(WHAT NEEDS TO BE DONE): One range is to be output from the listing below, exactly as written: the line with "C6: none -> 4700uF (plus SCK, minus VS)" to the line with "D1: schottky (A", both kept.

(THE DATA):
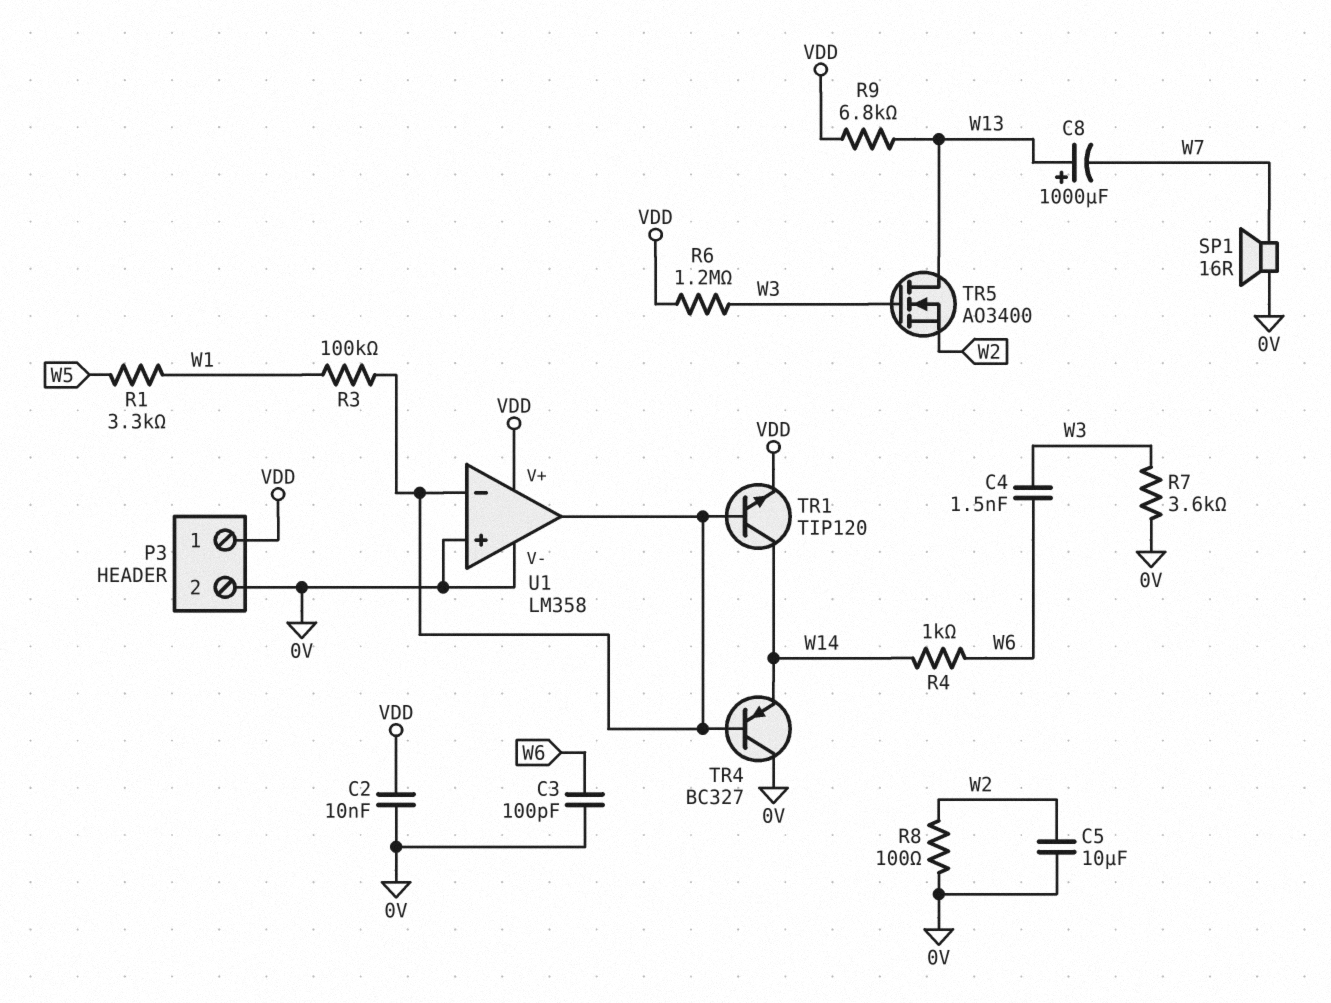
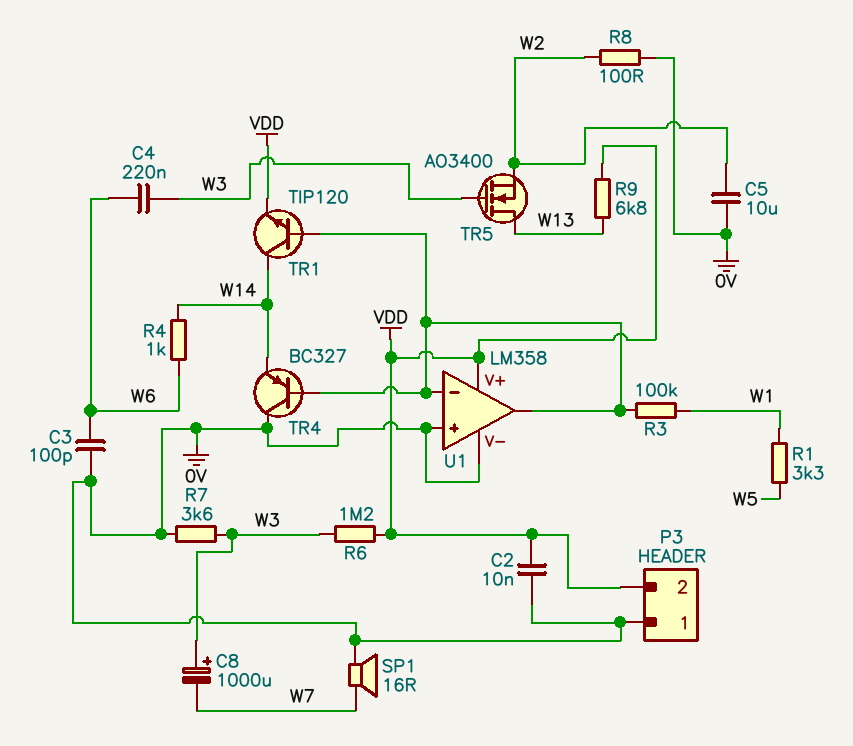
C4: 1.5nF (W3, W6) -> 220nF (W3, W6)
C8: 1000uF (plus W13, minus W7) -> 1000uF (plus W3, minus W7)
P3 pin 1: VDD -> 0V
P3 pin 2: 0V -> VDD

---

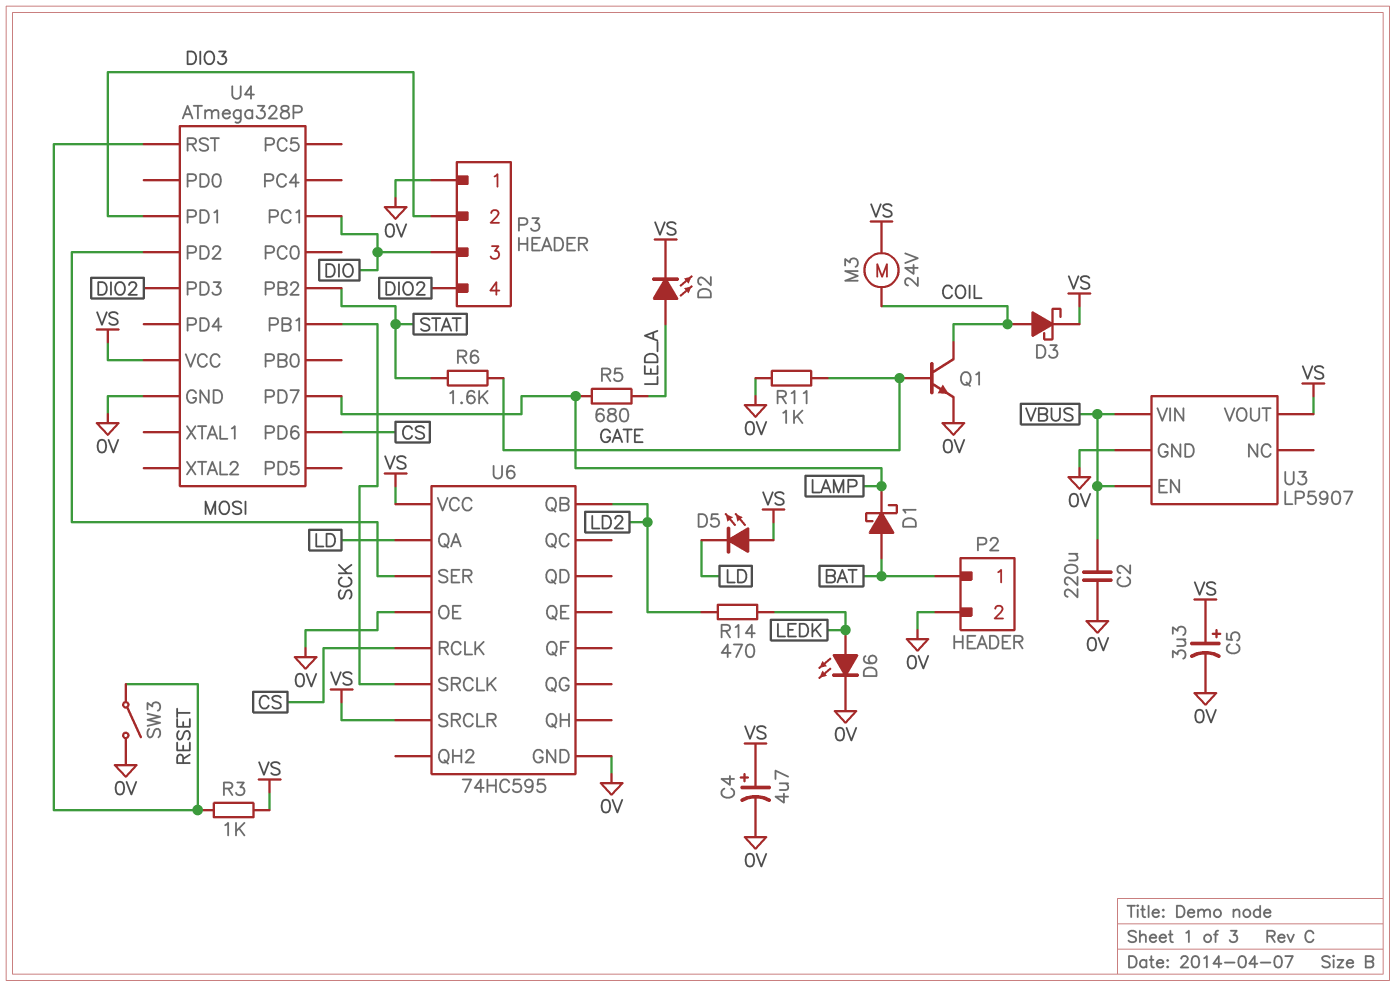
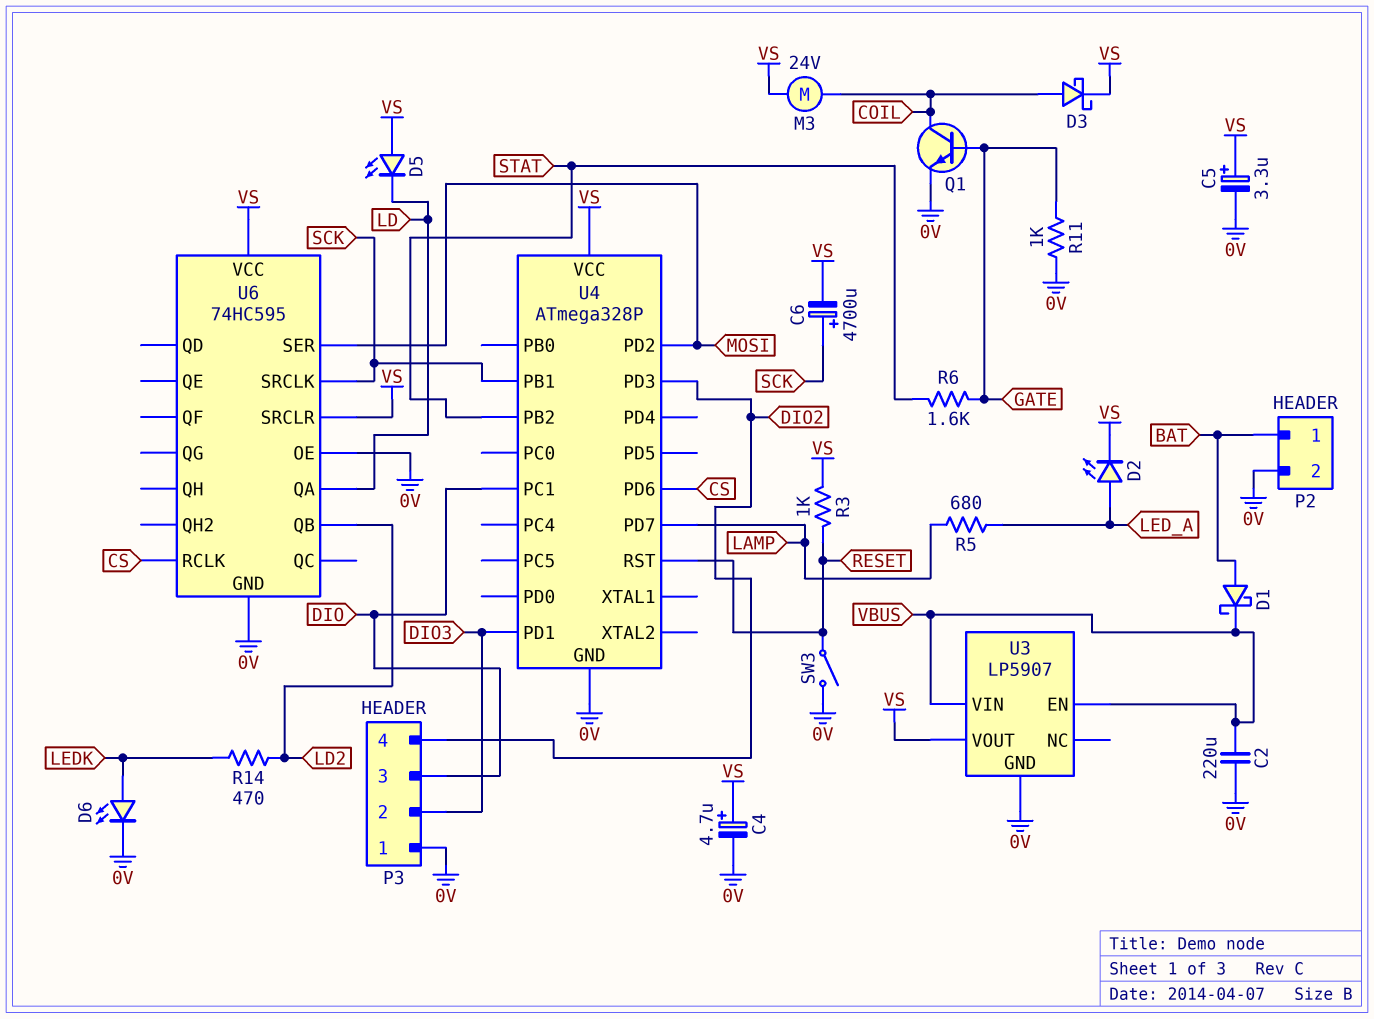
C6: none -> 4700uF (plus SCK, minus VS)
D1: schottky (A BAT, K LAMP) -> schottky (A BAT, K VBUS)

(RESPONSE AREA):
C6: none -> 4700uF (plus SCK, minus VS)
D1: schottky (A BAT, K LAMP) -> schottky (A BAT, K VBUS)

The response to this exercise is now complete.